:: DIRECTIONS ::
Give the records back exactly as written, but without the images.

:: EXERCISE INPUT ::
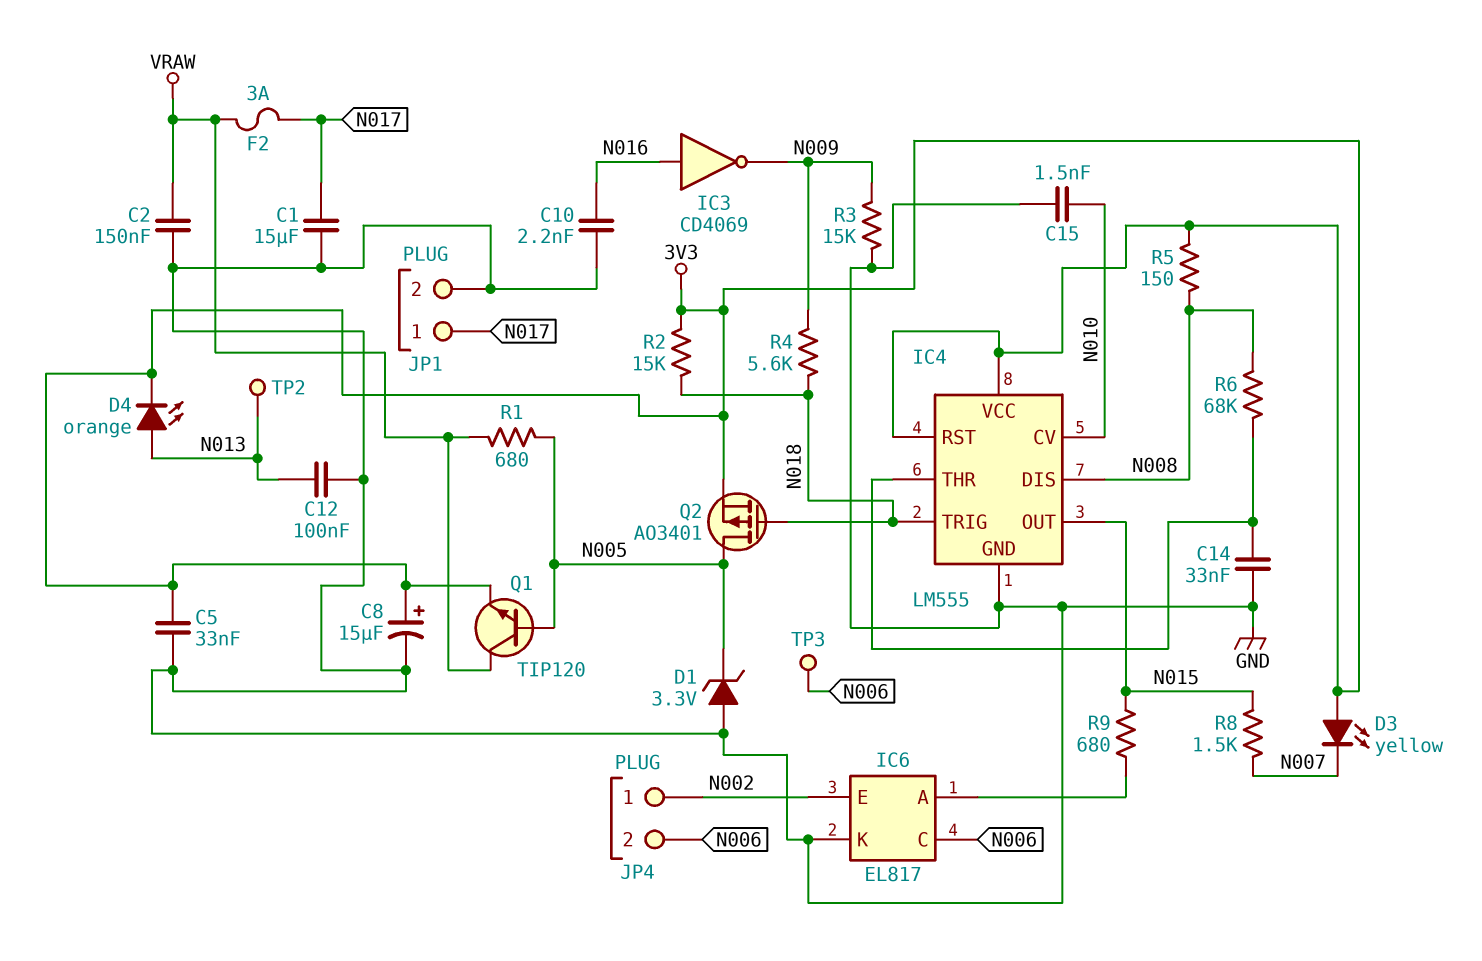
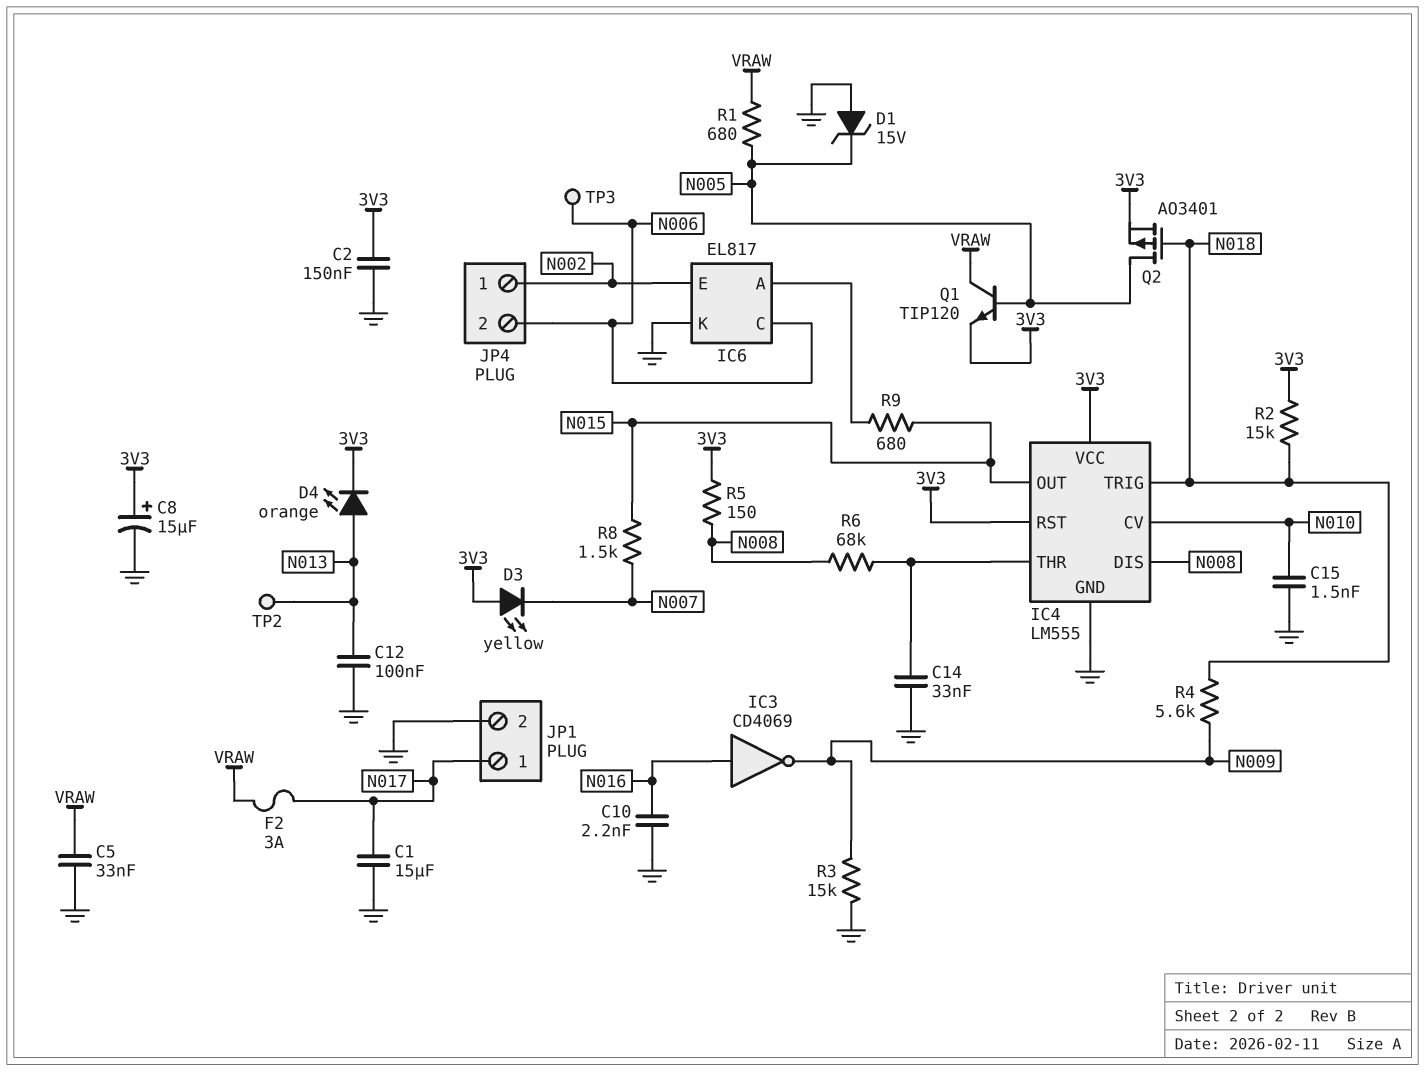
C2: 150nF (GND, VRAW) -> 150nF (3V3, GND)
C5: 33nF (3V3, GND) -> 33nF (GND, VRAW)
D1: zener 3.3V (A GND, K N005) -> zener 15V (A GND, K N005)

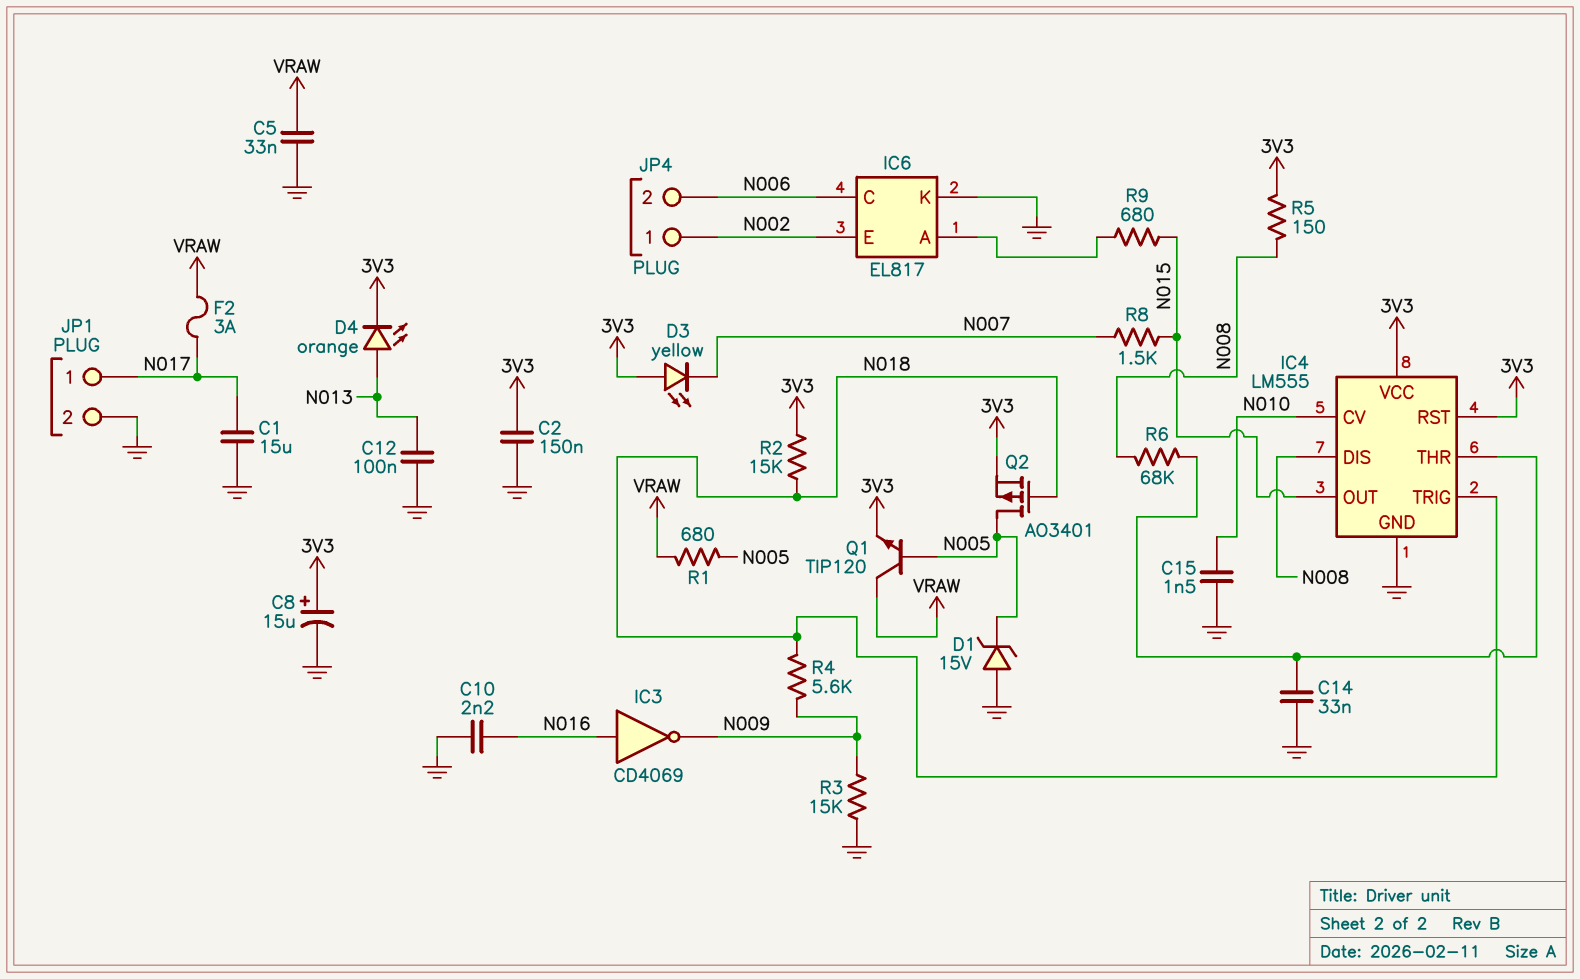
TP2: test point (N013) -> none
TP3: test point (N006) -> none

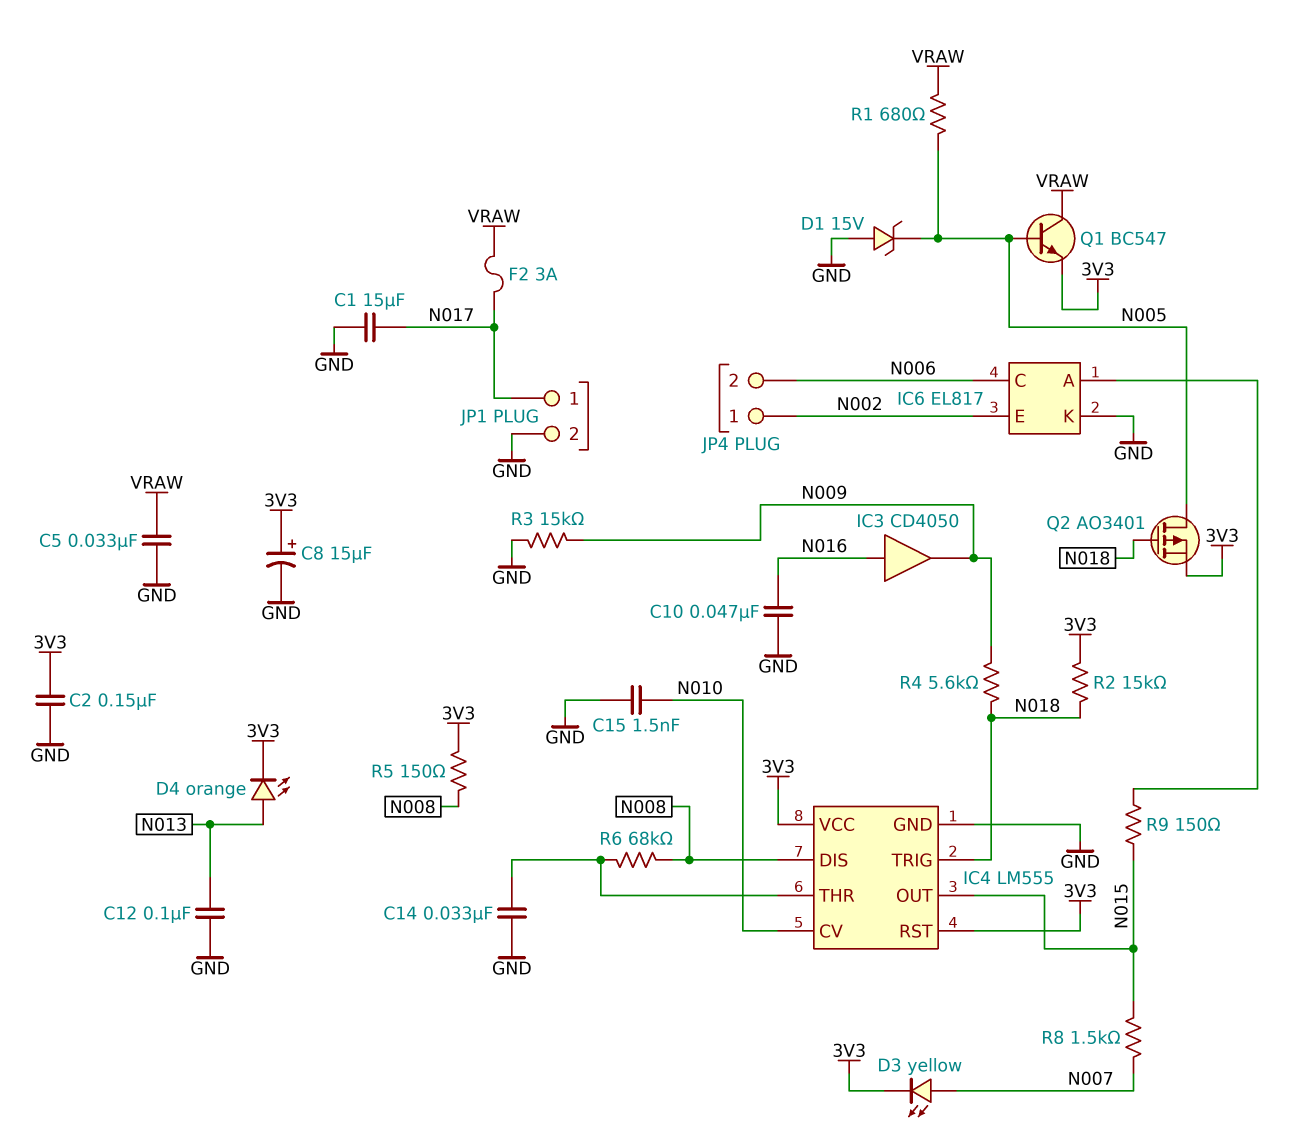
C10: 2.2nF (GND, N016) -> 47nF (GND, N016)
D3: LED yellow (A 3V3, K N007) -> LED yellow (A N007, K 3V3)
IC3: NOT CD4069 (in N016, out N009) -> buffer CD4050 (in N016, out N009)
Q1: NPN TIP120 (B N005, C VRAW, E 3V3) -> NPN BC547 (B N005, C VRAW, E 3V3)
R9: 680 (IC6/A, N015) -> 150 (IC6/A, N015)

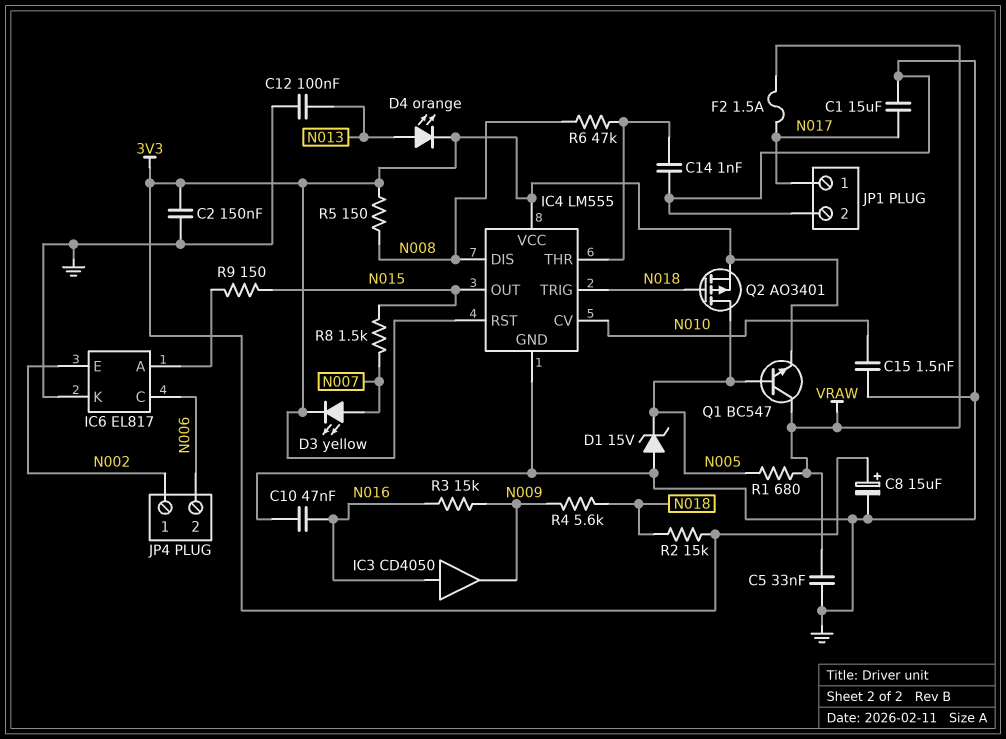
C14: 33nF (GND, IC4/THR) -> 1nF (GND, IC4/THR)
F2: 3A (N017, VRAW) -> 1.5A (N017, VRAW)
R3: 15k (GND, N009) -> 15k (N009, N016)
R6: 68k (IC4/THR, N008) -> 47k (IC4/THR, N008)

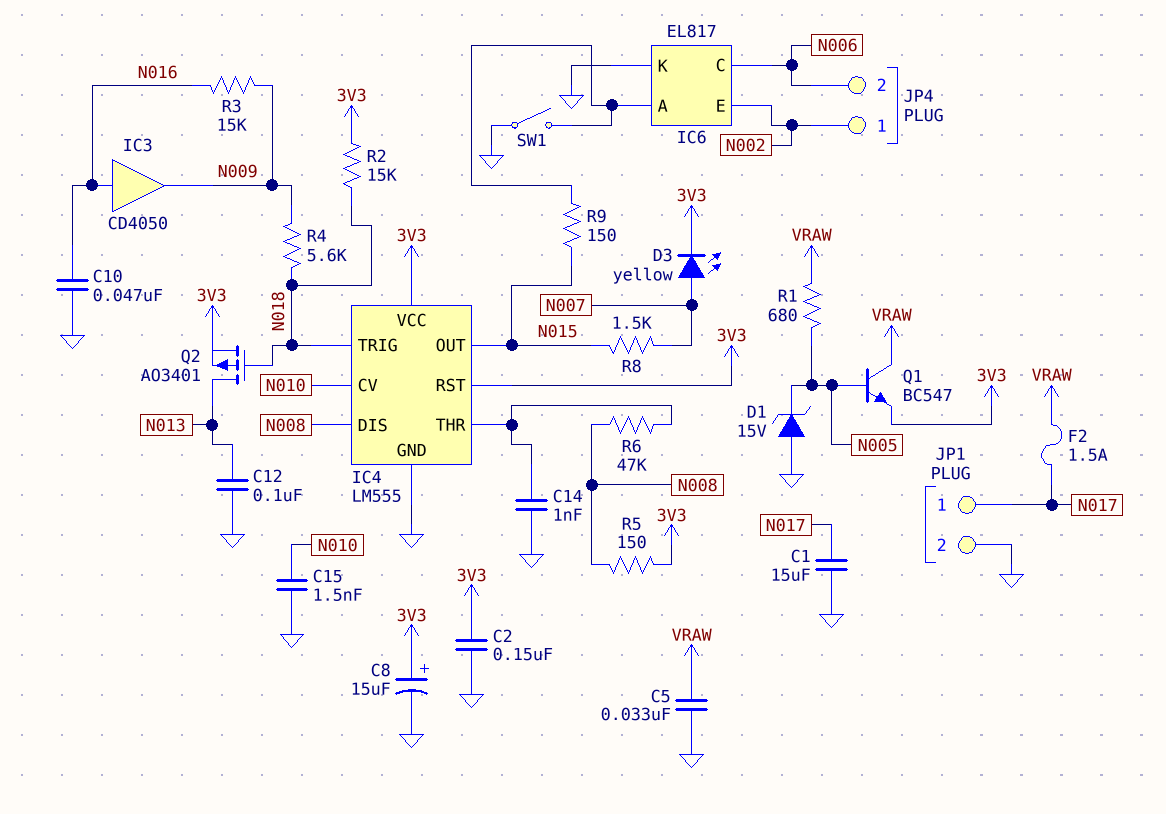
D4: LED orange (A N013, K 3V3) -> none
Q2: PMOS AO3401 (G N018, D N005, S 3V3) -> PMOS AO3401 (G N018, D N013, S 3V3)
SW1: none -> switch (GND, IC6/A)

:: ANSWER TO THE EXERCISE ::
C2: 150nF (GND, VRAW) -> 150nF (3V3, GND)
C5: 33nF (3V3, GND) -> 33nF (GND, VRAW)
D1: zener 3.3V (A GND, K N005) -> zener 15V (A GND, K N005)

TP2: test point (N013) -> none
TP3: test point (N006) -> none

C10: 2.2nF (GND, N016) -> 47nF (GND, N016)
D3: LED yellow (A 3V3, K N007) -> LED yellow (A N007, K 3V3)
IC3: NOT CD4069 (in N016, out N009) -> buffer CD4050 (in N016, out N009)
Q1: NPN TIP120 (B N005, C VRAW, E 3V3) -> NPN BC547 (B N005, C VRAW, E 3V3)
R9: 680 (IC6/A, N015) -> 150 (IC6/A, N015)

C14: 33nF (GND, IC4/THR) -> 1nF (GND, IC4/THR)
F2: 3A (N017, VRAW) -> 1.5A (N017, VRAW)
R3: 15k (GND, N009) -> 15k (N009, N016)
R6: 68k (IC4/THR, N008) -> 47k (IC4/THR, N008)

D4: LED orange (A N013, K 3V3) -> none
Q2: PMOS AO3401 (G N018, D N005, S 3V3) -> PMOS AO3401 (G N018, D N013, S 3V3)
SW1: none -> switch (GND, IC6/A)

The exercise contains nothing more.